-- start --

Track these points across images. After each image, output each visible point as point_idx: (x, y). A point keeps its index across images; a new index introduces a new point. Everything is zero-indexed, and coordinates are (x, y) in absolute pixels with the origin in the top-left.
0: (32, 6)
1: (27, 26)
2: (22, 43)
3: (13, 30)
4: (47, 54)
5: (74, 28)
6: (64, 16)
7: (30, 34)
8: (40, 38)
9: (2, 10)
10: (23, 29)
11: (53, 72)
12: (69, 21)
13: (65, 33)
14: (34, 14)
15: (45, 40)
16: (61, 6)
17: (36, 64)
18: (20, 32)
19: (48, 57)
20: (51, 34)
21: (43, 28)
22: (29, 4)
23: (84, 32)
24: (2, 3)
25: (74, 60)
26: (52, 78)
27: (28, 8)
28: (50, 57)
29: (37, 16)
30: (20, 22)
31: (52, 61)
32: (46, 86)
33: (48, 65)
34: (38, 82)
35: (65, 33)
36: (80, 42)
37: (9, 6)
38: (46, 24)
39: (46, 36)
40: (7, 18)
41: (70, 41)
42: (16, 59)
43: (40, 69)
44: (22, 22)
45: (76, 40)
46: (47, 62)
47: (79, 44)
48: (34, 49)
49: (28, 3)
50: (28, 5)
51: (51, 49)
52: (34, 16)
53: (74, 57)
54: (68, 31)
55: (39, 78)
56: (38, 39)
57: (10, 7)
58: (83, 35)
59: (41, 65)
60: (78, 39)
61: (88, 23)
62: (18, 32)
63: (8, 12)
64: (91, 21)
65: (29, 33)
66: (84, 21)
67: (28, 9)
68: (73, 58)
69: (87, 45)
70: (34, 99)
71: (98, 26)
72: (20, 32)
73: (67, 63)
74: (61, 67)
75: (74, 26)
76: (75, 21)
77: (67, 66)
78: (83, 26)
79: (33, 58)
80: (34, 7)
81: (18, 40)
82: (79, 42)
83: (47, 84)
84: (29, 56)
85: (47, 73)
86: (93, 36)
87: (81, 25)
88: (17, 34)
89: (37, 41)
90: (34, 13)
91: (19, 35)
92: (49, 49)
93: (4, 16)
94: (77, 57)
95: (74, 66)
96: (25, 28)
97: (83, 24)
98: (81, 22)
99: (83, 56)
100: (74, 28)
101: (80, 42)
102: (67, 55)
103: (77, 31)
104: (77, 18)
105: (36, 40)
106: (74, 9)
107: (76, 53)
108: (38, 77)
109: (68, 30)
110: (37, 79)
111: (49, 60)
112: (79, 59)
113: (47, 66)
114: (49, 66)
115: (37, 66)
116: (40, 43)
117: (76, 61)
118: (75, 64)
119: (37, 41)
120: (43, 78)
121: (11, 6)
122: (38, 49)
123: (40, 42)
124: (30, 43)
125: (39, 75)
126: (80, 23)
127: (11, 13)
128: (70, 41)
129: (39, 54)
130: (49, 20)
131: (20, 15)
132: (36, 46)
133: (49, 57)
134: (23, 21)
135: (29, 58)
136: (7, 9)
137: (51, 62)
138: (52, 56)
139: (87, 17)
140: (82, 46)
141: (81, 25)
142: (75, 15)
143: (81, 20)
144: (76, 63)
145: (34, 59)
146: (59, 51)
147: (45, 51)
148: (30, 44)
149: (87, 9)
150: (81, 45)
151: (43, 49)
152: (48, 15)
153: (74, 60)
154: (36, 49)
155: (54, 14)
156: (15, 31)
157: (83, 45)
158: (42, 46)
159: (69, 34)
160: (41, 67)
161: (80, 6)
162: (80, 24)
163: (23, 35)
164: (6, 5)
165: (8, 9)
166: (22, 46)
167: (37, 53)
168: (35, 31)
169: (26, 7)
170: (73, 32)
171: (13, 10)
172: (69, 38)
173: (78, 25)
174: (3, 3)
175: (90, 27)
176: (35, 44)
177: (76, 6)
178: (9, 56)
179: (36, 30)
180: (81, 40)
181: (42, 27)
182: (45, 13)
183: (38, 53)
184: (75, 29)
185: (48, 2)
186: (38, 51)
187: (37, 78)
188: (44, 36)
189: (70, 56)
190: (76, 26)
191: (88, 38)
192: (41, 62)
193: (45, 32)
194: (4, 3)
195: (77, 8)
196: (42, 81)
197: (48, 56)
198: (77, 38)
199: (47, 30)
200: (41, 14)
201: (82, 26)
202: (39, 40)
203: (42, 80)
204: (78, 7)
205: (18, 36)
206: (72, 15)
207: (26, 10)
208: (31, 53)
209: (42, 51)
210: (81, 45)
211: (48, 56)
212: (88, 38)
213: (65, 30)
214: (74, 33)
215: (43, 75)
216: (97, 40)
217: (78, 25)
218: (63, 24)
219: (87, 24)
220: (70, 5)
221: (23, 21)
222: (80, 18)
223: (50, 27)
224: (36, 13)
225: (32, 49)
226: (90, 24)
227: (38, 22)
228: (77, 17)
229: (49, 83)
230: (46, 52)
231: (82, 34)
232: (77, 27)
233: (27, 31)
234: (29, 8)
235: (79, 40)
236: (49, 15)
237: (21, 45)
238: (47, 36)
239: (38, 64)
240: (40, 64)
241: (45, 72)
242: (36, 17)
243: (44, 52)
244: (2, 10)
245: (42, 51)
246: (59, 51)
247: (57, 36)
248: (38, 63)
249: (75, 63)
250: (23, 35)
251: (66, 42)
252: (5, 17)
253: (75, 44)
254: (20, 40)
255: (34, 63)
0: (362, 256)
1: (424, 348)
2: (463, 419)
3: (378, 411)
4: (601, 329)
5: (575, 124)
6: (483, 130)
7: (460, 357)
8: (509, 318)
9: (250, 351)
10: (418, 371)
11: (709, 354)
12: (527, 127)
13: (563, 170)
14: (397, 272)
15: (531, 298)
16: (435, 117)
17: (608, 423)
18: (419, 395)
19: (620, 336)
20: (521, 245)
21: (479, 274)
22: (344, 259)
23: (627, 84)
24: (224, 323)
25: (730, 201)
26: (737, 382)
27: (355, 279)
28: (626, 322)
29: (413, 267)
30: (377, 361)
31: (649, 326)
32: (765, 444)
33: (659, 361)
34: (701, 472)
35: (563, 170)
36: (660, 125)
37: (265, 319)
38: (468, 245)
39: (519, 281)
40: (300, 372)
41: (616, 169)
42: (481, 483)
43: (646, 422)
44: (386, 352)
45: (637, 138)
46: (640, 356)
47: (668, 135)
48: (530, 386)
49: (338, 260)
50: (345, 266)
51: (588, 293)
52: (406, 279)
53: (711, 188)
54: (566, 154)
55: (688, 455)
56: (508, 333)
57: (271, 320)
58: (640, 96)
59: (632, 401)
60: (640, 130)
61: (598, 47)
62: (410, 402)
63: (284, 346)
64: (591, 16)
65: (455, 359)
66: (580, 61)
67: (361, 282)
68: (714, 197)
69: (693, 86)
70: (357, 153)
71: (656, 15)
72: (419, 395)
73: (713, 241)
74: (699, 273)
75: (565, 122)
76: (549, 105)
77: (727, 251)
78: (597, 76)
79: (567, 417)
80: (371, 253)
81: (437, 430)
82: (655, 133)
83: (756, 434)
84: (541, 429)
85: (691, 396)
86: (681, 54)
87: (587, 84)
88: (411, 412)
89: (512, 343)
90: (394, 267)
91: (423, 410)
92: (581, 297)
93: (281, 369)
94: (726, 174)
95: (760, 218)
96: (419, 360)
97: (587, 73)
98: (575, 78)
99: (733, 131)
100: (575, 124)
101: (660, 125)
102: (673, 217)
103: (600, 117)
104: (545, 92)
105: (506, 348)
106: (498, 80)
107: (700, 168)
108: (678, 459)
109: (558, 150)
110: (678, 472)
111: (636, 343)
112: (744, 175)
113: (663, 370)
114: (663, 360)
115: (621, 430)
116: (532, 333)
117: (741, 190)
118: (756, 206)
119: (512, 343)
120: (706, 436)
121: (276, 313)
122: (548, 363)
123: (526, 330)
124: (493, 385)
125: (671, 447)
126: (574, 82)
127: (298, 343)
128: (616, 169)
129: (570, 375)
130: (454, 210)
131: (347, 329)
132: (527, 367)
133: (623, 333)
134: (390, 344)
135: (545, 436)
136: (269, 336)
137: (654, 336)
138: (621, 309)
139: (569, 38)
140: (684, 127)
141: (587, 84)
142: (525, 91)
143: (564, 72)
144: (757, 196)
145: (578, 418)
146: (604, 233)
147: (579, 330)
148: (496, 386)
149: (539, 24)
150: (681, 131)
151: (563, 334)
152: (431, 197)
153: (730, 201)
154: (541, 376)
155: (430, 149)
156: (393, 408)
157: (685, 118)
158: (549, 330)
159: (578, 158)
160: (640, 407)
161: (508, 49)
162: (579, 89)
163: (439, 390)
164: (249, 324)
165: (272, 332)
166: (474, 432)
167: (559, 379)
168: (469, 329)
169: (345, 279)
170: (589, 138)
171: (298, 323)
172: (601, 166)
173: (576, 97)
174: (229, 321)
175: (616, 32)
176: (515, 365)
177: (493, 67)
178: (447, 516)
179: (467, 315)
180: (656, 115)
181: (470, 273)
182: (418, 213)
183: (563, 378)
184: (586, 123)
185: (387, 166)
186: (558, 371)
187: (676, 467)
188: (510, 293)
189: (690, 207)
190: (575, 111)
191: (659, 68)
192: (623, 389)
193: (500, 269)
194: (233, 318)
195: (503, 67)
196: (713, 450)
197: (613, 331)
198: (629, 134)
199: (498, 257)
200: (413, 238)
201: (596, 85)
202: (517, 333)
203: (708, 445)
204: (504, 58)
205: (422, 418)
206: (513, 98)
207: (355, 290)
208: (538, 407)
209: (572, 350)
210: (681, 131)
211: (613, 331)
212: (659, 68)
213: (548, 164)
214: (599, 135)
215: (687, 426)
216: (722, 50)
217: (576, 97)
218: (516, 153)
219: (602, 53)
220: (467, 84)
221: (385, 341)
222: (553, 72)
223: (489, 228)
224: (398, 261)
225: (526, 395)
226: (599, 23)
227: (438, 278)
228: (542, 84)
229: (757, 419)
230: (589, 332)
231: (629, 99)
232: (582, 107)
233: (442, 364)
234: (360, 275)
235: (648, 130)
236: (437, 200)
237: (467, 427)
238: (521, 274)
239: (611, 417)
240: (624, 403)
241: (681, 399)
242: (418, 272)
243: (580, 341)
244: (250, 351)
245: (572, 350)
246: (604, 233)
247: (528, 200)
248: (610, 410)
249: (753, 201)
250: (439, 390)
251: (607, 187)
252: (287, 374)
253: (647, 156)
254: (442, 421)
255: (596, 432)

-- end --

**Your objective:** Copy the entries starting at the first line and ending at the line that contains "5: (74, 28)", swapping "absolute pixels" for "absolute units" and keeping everything else the same.

**Written solution:**
Track these points across images. After each image, output each visible point as point_idx: (x, y). A point keeps its index across images; a new index introduces a new point. Everything is zero-indexed, and coordinates are (x, y) in absolute units with the origin in the top-left.
0: (32, 6)
1: (27, 26)
2: (22, 43)
3: (13, 30)
4: (47, 54)
5: (74, 28)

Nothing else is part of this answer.